§ **ACTION ITEM**
Repeat the lines beginning at the one with "SW1: button (+5V, D0) -> switch (+5V, D0)" and running to the end of the material, keeping the first and last of them, exactly as they appear.
--- START ---
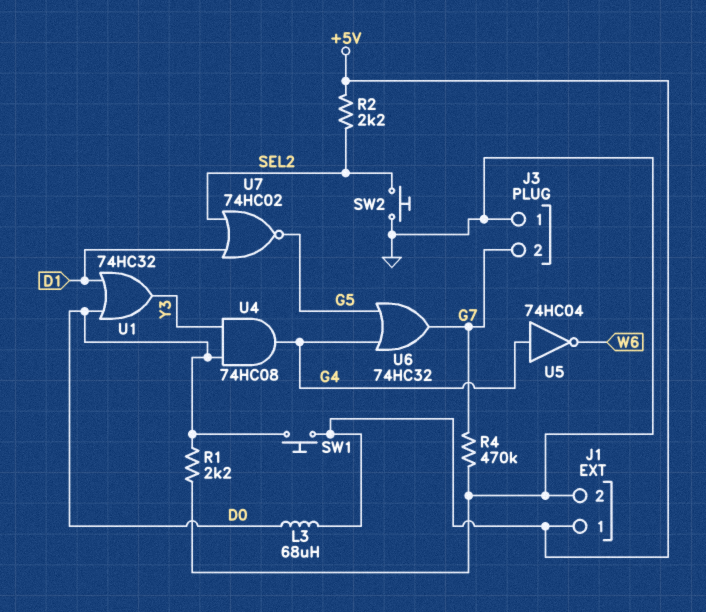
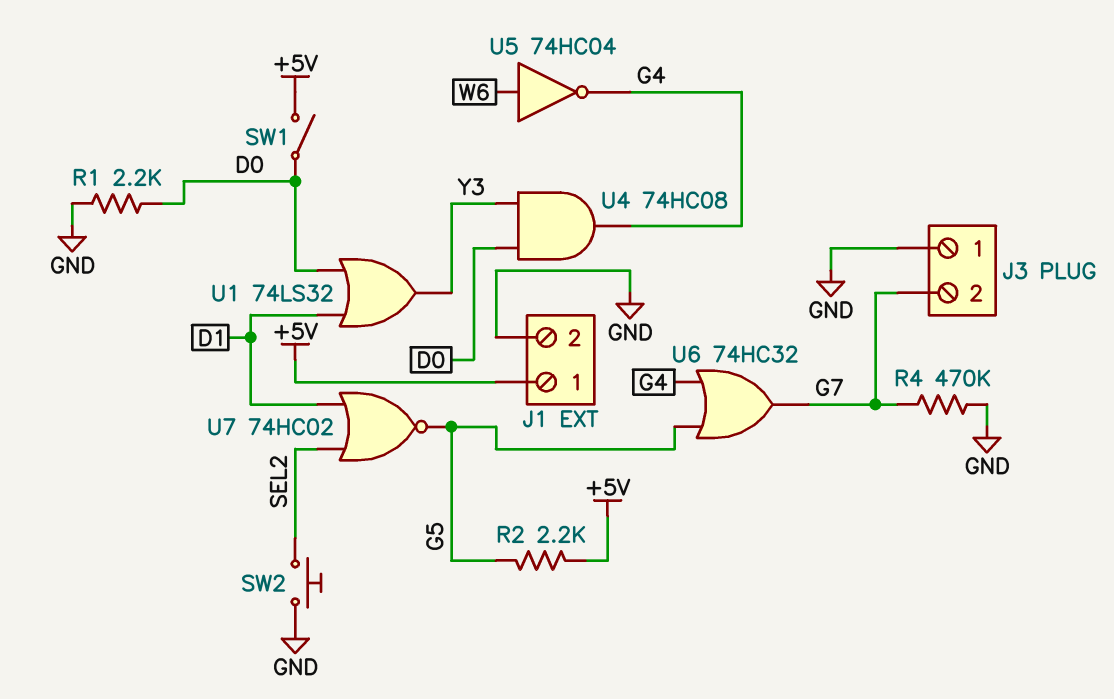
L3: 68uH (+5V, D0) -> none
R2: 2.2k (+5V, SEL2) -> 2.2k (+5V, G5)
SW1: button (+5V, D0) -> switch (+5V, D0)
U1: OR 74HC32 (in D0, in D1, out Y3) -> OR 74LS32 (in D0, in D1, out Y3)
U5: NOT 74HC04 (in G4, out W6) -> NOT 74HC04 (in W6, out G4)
--- END ---
§ **WRITTEN ANSWER**
SW1: button (+5V, D0) -> switch (+5V, D0)
U1: OR 74HC32 (in D0, in D1, out Y3) -> OR 74LS32 (in D0, in D1, out Y3)
U5: NOT 74HC04 (in G4, out W6) -> NOT 74HC04 (in W6, out G4)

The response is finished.